= Beginning of Section =
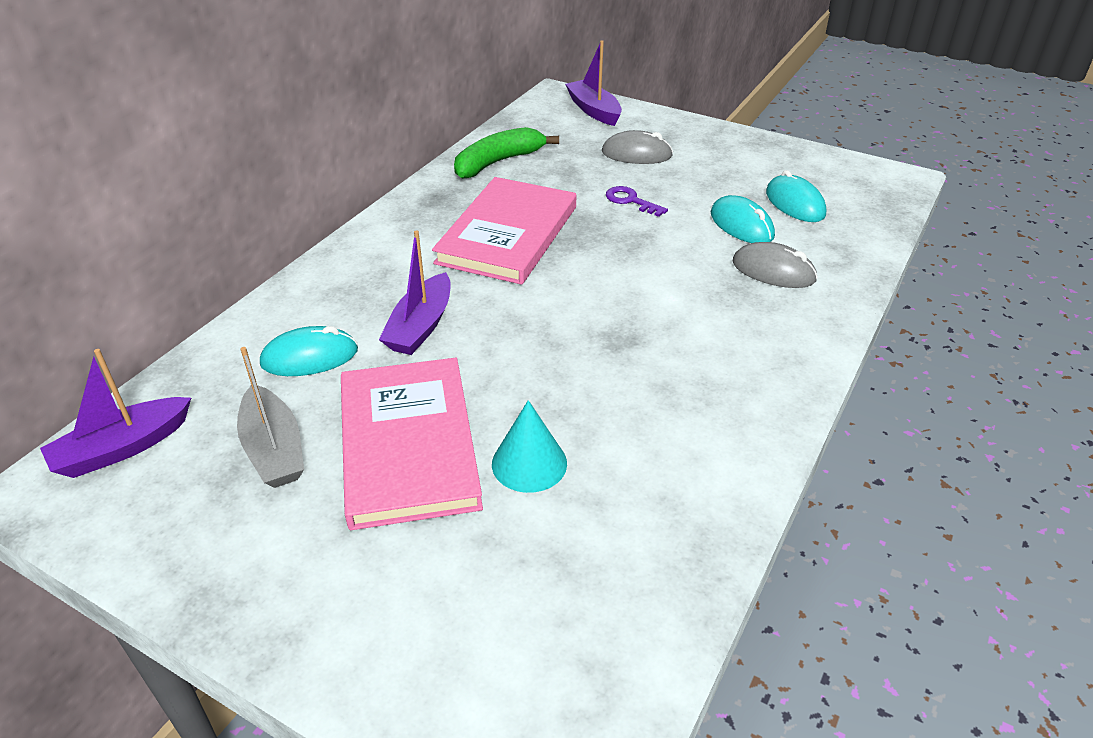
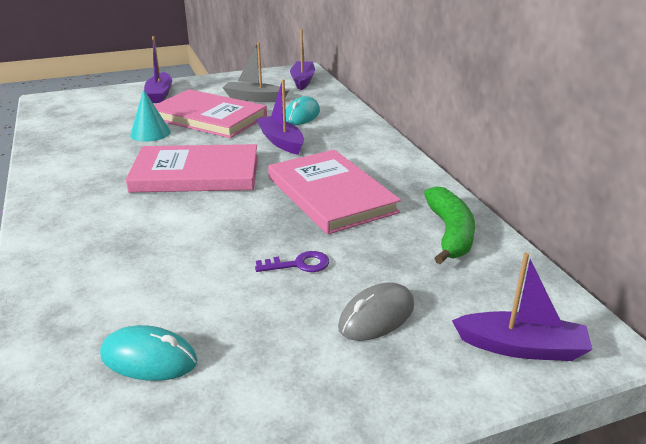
camera: 130 degrees right, 10 degrees down
turquoise mouse [711,195,775,243] -> none
grey mouse [733,242,818,288] -> none
none -> pink book [126,144,258,192]
none -> purple boat [144,36,172,103]

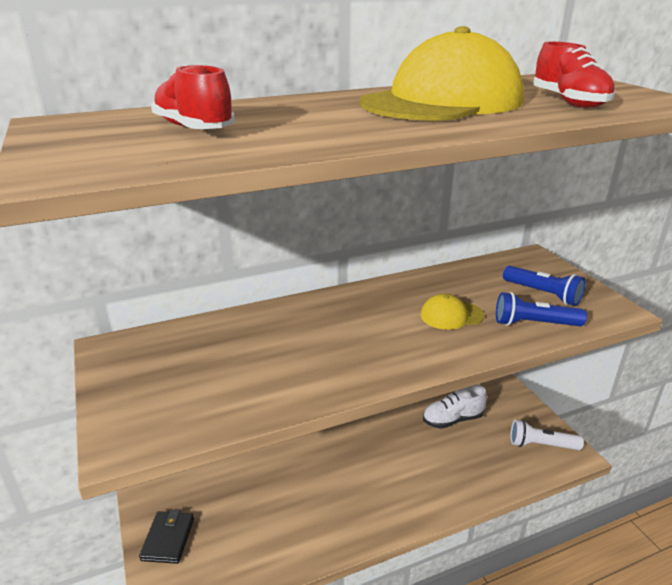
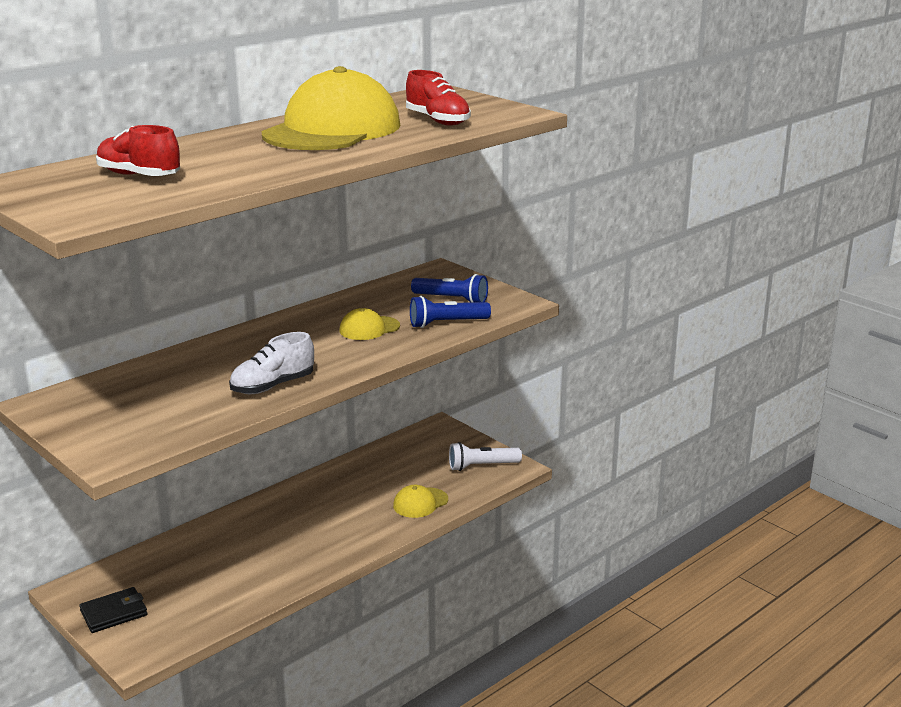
camera: 20 degrees left, 5 degrees down
black wallet [139,510,194,564] -> black wallet turned 75 degrees clockwise [79,587,148,633]
white shoe [423,385,487,429] -> white shoe moved to [229,332,314,394]
none -> yellow cap [393,485,448,518]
= End of Section =
What the exercise asks>
Skip the pictures, then write out every entry exactly.

Task output>
camera: 130 degrees right, 10 degrees down
turquoise mouse [711,195,775,243] -> none
grey mouse [733,242,818,288] -> none
none -> pink book [126,144,258,192]
none -> purple boat [144,36,172,103]

camera: 20 degrees left, 5 degrees down
black wallet [139,510,194,564] -> black wallet turned 75 degrees clockwise [79,587,148,633]
white shoe [423,385,487,429] -> white shoe moved to [229,332,314,394]
none -> yellow cap [393,485,448,518]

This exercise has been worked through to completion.